• **Exercise objective**
Your reply should be only the number of lines in the records that contain the word "pink".

--- Information shown Enclosed Below ---

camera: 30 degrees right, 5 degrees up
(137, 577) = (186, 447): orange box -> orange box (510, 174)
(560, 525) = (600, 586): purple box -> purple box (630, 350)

--- End of Enclosed Information shown ---
--- Information shown Enclosed Below ---

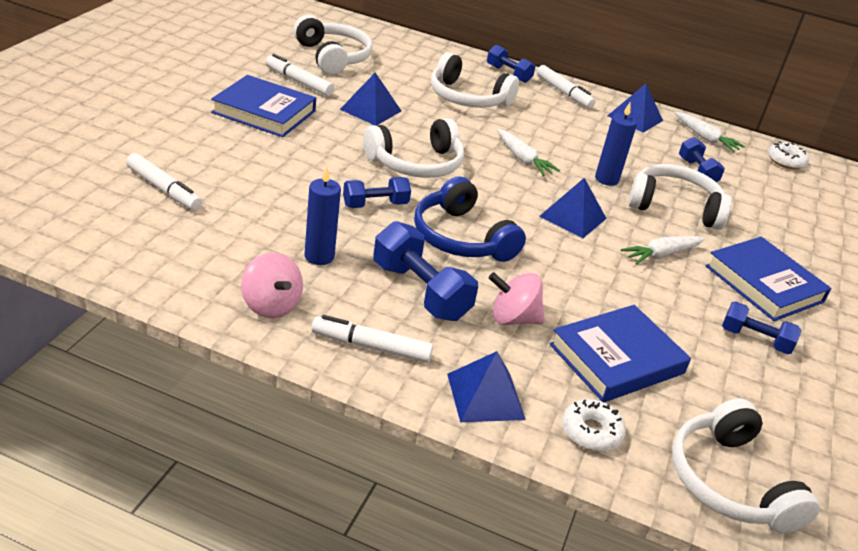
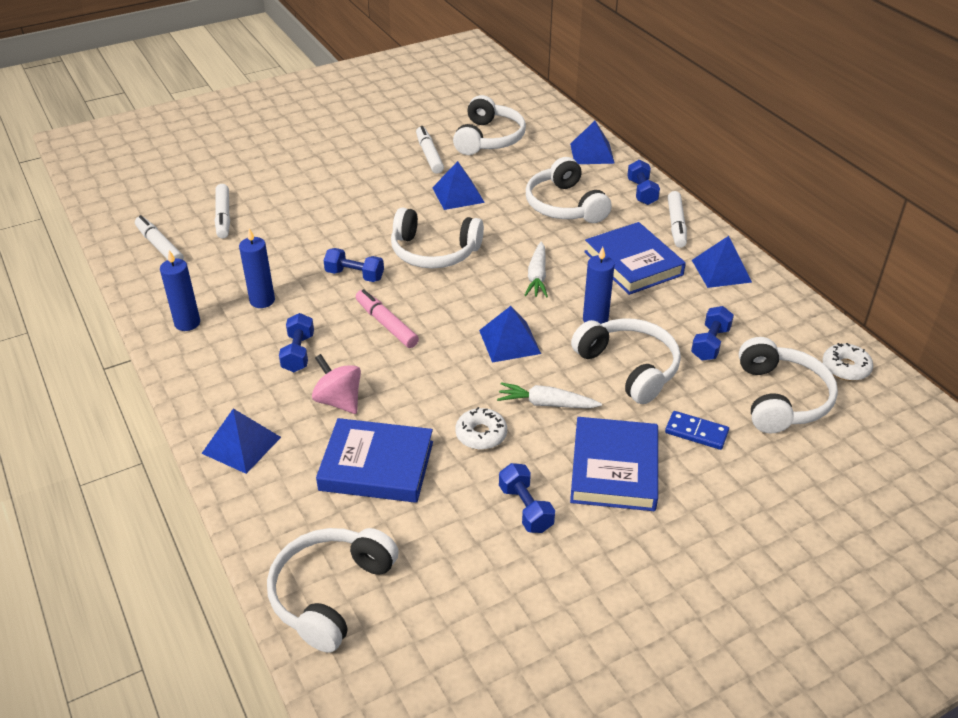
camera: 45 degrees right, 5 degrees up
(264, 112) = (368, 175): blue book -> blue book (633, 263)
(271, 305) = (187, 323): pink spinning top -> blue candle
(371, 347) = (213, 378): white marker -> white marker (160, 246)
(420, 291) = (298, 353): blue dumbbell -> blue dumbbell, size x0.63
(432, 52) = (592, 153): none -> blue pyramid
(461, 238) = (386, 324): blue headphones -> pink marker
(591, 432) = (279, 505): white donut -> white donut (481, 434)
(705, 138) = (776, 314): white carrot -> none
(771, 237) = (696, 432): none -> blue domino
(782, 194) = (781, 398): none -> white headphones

--- End of Enclosed Information shown ---
--- Information shown Enclosed Below ---

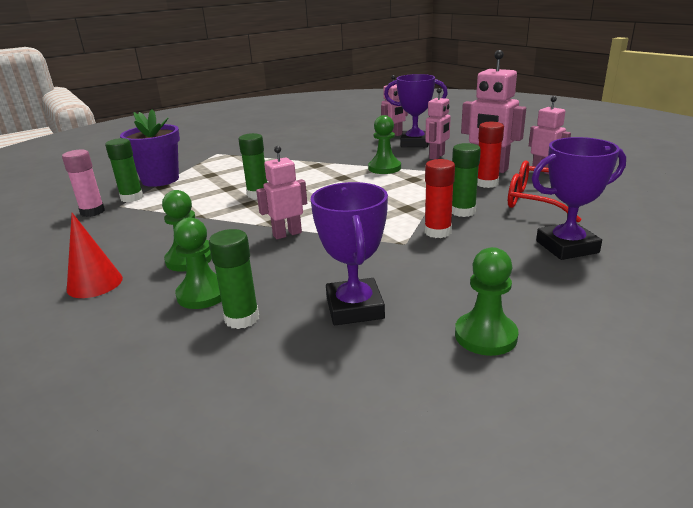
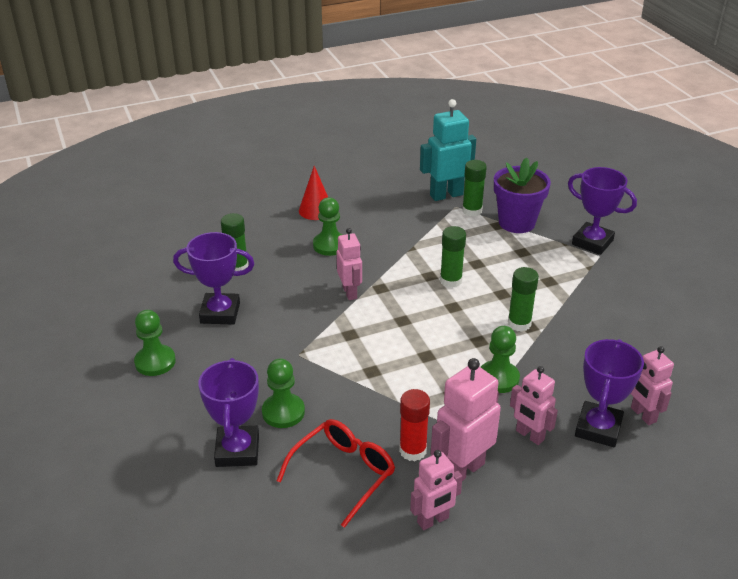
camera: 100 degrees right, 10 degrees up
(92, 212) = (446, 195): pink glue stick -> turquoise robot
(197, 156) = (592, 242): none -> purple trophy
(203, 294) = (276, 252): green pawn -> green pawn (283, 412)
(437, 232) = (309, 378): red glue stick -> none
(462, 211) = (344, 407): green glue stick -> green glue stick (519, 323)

--- End of Enclosed Information shown ---

• **Expected answer**
3